# [AIM OF THE TASK]
When you reach the line in the data below that contains "blue brick A4:C5", please start repeating lines exactly, and stop after the line that contains "green brick G7", repeating nothing else.

# [MATERIAL FOR THE TASK]
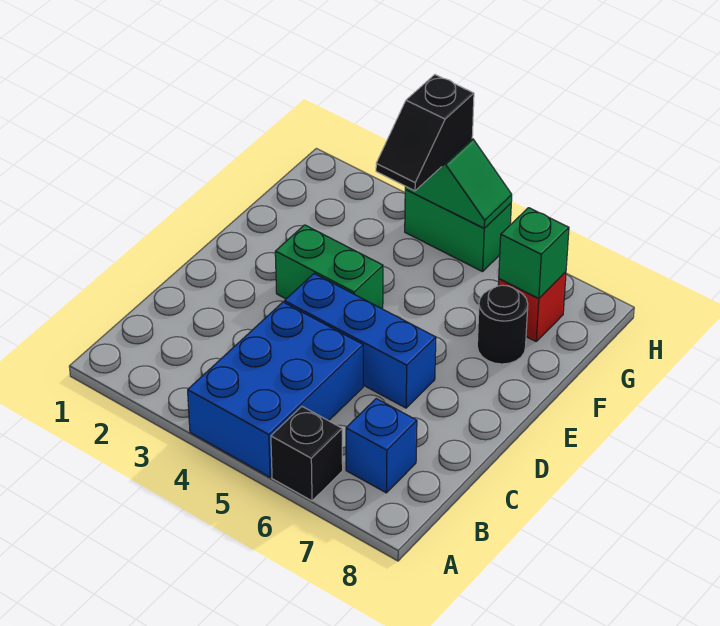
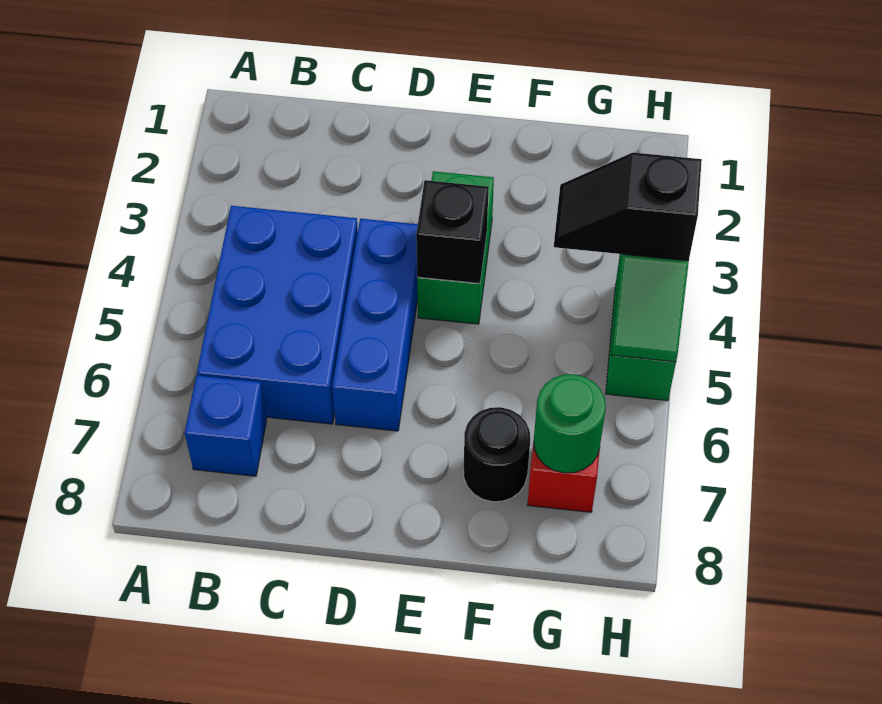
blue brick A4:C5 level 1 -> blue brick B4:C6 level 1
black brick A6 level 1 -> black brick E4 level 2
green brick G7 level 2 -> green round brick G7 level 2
--
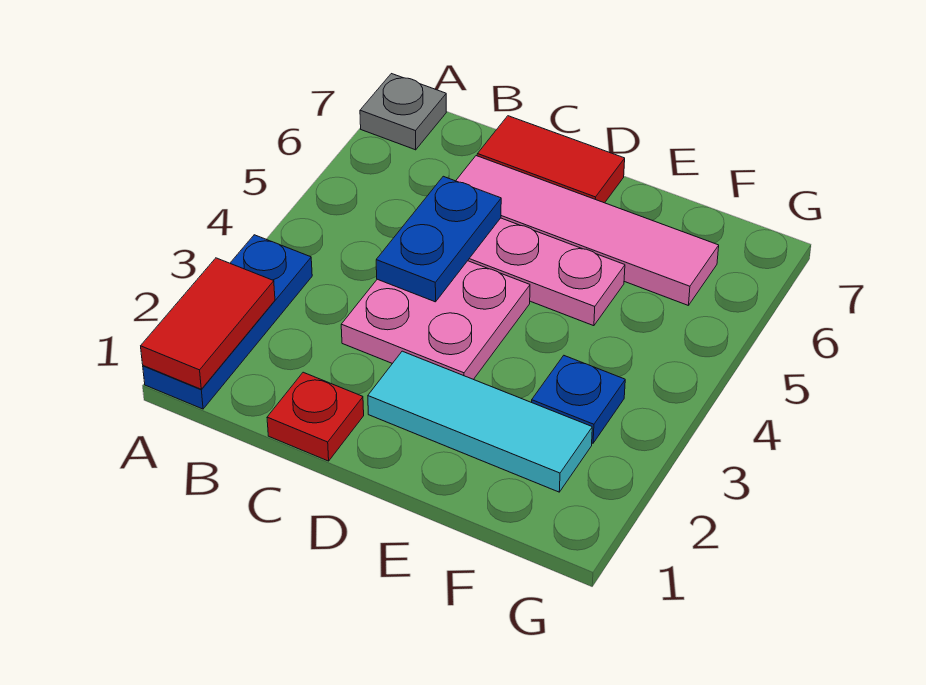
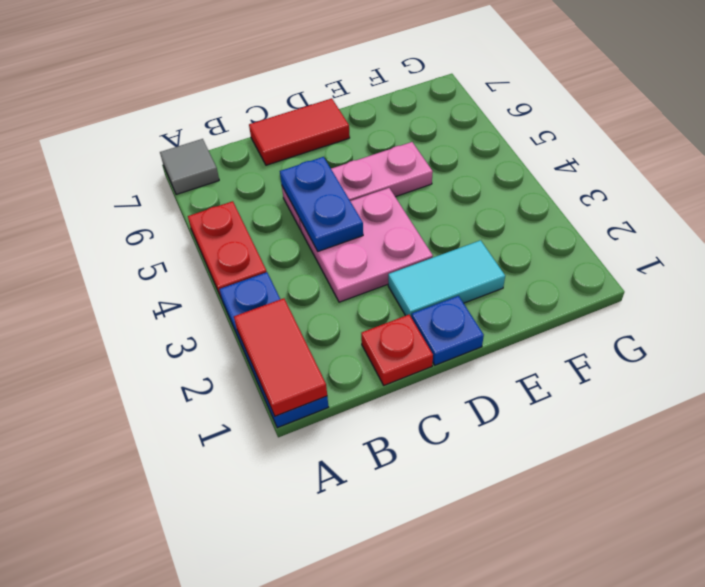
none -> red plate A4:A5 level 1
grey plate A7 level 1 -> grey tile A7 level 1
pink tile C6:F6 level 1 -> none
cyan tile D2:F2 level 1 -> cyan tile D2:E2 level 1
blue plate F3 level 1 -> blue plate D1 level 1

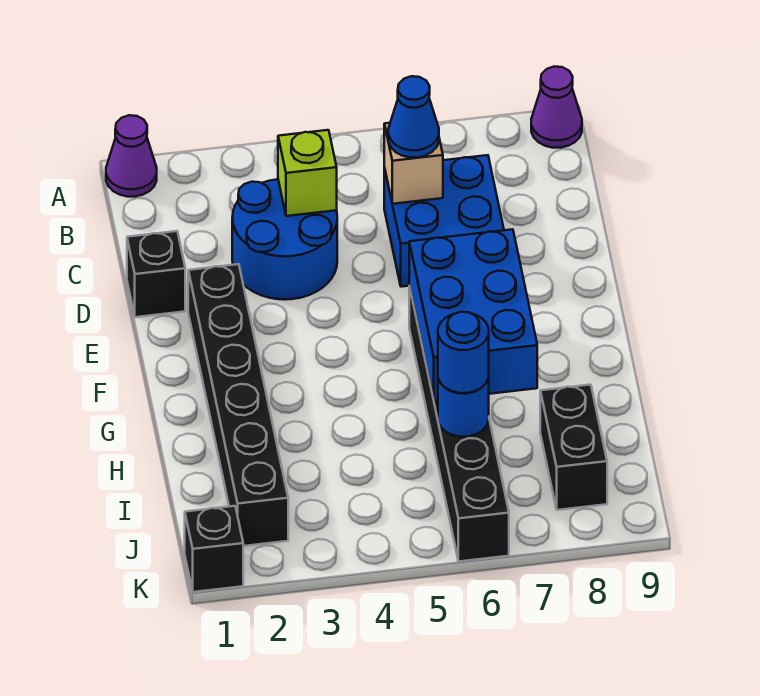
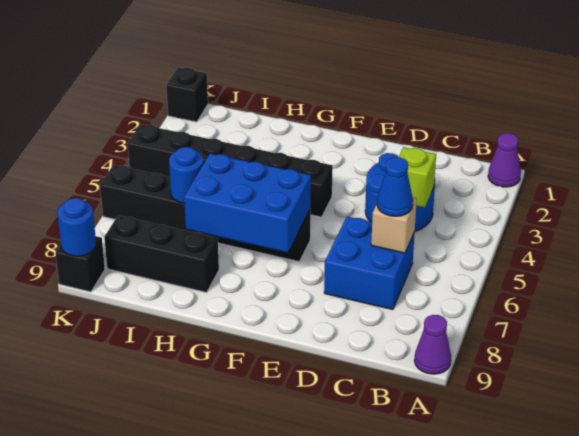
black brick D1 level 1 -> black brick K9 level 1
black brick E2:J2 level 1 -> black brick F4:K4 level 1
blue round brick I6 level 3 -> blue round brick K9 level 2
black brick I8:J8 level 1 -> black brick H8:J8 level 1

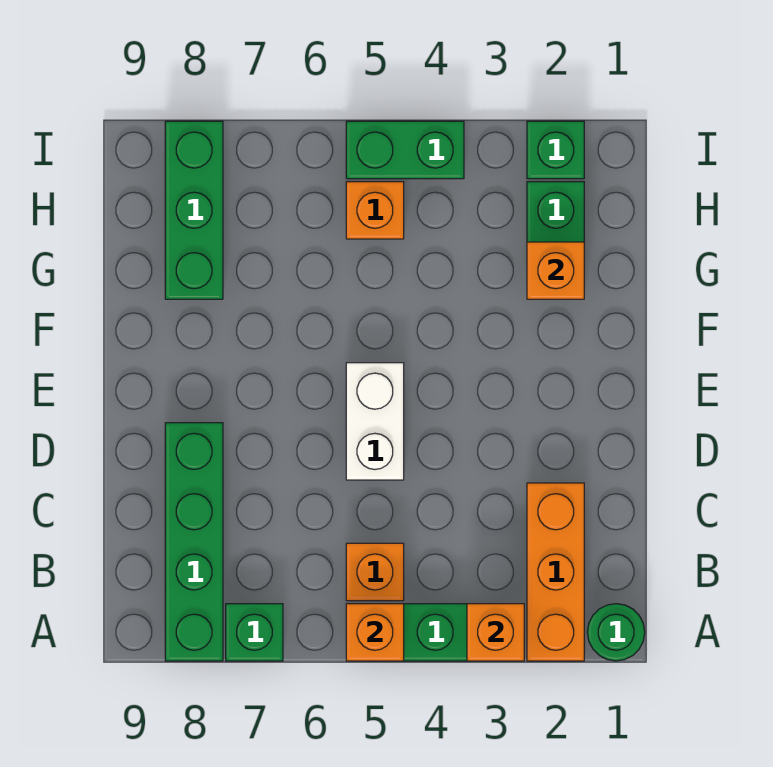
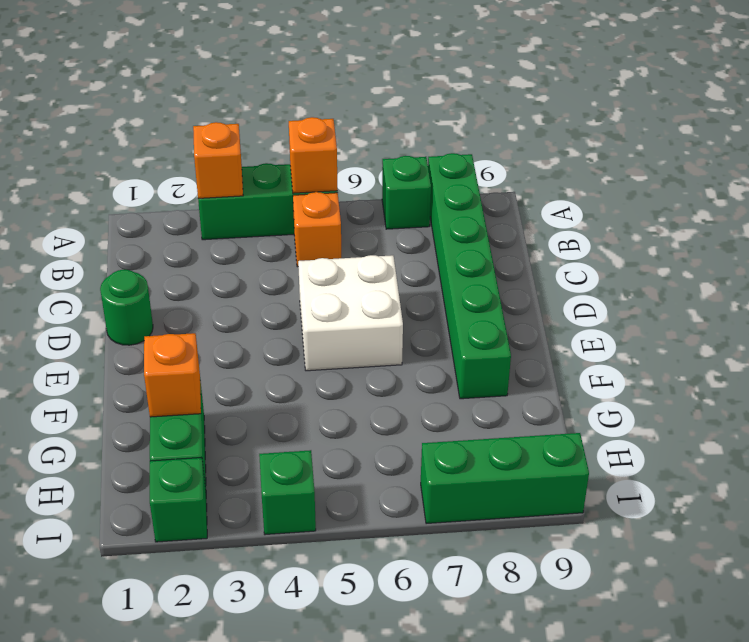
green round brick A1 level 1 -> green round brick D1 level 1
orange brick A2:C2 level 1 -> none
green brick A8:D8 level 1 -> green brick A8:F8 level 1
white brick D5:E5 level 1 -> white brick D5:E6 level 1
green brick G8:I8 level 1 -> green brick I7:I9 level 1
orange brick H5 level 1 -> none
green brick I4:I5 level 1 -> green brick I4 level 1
--
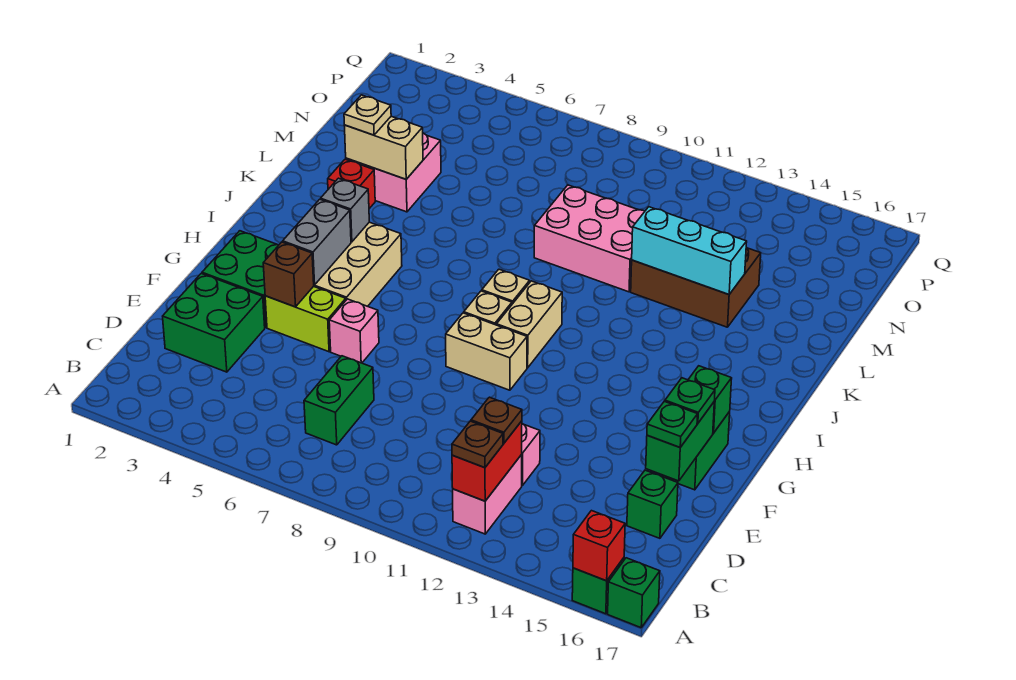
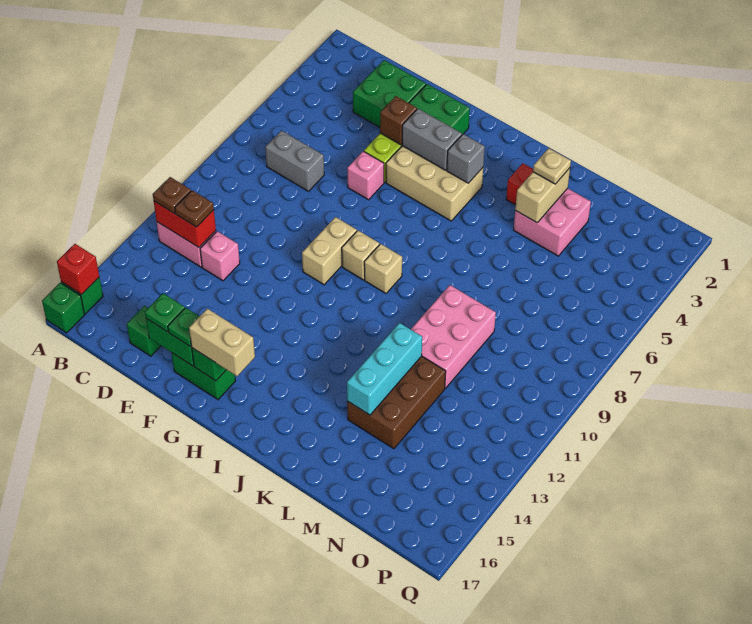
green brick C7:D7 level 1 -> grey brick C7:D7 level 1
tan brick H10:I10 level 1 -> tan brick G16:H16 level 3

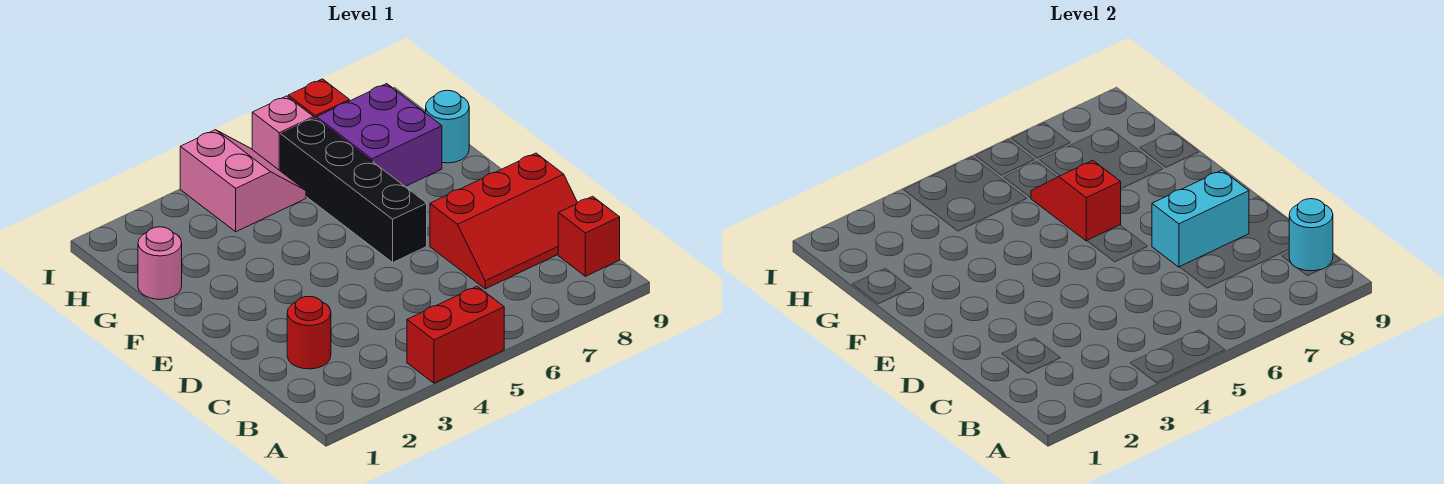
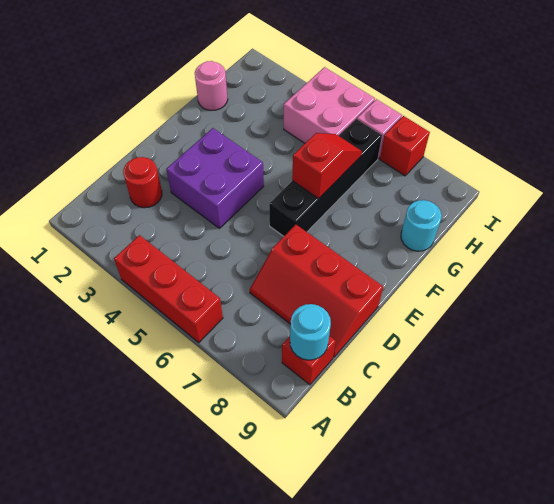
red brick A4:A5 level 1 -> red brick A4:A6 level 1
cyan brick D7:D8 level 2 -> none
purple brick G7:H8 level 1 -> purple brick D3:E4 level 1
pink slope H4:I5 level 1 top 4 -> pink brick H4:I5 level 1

# [WRITTEN SOLUTION]
blue brick A4:C5 level 1 -> blue brick B4:C6 level 1
black brick A6 level 1 -> black brick E4 level 2
green brick G7 level 2 -> green round brick G7 level 2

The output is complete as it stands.